━━━━━ Data for processing
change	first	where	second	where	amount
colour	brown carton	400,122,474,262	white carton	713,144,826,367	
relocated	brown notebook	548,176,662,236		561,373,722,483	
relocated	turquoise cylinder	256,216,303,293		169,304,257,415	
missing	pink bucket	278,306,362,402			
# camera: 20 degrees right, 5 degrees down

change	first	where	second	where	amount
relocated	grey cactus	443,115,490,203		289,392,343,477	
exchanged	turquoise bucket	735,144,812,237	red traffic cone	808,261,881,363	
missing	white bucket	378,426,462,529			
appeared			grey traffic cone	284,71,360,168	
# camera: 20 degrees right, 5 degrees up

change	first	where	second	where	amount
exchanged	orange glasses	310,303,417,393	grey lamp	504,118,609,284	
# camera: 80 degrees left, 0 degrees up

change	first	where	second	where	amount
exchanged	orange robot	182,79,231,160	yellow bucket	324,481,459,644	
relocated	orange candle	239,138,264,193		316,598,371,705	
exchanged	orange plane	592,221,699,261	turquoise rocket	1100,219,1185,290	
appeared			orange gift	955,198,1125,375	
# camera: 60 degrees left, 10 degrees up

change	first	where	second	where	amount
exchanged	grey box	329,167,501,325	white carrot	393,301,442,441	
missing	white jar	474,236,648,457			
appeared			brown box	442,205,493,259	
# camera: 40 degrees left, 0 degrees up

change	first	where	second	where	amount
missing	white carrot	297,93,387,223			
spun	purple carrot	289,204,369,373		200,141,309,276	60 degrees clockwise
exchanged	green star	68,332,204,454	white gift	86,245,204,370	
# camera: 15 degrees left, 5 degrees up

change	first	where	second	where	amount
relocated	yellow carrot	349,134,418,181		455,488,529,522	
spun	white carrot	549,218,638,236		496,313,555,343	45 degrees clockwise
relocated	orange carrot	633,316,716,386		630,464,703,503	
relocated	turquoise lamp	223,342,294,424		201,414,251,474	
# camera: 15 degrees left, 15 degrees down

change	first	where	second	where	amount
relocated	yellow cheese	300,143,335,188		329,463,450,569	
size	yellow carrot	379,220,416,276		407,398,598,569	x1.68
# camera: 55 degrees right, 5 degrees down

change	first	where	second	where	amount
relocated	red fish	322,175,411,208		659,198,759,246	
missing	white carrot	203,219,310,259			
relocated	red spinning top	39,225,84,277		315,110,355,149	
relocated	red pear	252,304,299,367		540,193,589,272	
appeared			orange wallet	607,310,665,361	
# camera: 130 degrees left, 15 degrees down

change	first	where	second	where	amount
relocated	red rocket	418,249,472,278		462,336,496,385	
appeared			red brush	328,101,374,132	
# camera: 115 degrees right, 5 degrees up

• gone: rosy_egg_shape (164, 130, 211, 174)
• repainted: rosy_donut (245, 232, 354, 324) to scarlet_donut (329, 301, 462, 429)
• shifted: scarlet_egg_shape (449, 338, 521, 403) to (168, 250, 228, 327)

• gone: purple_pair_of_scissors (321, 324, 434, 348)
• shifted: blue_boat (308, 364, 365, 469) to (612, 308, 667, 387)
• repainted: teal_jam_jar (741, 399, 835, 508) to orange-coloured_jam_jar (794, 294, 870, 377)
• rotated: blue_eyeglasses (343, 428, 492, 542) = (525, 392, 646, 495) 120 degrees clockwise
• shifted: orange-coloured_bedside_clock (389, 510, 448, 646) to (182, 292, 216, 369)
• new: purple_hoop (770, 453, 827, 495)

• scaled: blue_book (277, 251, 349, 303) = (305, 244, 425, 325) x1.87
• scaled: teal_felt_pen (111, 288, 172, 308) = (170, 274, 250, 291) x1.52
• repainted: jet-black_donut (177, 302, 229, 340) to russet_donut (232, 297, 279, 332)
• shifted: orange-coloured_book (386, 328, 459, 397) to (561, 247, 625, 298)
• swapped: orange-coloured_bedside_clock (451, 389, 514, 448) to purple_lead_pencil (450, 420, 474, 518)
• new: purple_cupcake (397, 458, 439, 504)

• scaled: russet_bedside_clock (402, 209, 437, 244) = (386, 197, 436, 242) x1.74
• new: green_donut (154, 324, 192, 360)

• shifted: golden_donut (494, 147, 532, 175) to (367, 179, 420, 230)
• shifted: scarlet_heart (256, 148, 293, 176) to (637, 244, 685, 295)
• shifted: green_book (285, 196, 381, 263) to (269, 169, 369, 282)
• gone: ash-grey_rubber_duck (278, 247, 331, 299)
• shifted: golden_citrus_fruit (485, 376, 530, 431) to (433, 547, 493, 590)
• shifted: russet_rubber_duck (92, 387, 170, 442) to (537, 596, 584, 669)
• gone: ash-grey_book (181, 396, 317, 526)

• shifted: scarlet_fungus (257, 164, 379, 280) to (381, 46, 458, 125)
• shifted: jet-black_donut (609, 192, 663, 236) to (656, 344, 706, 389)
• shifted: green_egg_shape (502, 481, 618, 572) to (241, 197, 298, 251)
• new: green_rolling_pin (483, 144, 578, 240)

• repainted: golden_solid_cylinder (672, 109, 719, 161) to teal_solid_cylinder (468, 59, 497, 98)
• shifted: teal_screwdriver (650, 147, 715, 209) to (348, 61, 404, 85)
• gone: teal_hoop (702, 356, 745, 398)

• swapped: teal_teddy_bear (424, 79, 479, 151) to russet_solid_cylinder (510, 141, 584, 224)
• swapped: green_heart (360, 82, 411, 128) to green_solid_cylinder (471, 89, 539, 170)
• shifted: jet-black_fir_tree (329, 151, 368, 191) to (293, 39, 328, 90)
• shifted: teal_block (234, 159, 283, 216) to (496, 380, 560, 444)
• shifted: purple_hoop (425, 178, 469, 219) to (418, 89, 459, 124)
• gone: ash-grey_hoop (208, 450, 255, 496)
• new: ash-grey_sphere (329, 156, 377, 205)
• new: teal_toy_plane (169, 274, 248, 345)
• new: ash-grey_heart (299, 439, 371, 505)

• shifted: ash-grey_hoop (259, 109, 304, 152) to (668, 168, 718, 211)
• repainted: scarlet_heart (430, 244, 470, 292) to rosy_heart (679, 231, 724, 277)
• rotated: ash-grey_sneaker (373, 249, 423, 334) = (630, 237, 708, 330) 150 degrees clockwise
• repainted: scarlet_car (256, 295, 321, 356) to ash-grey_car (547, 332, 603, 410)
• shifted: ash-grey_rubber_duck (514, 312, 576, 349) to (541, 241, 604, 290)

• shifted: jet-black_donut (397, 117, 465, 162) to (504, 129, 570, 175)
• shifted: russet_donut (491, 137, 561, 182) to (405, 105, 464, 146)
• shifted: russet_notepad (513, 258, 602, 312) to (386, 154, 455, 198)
━━━━━━━━━━
I need the number of lines in the entries that include "missing"; please give that number and nothing else.

[Output of the task]: 5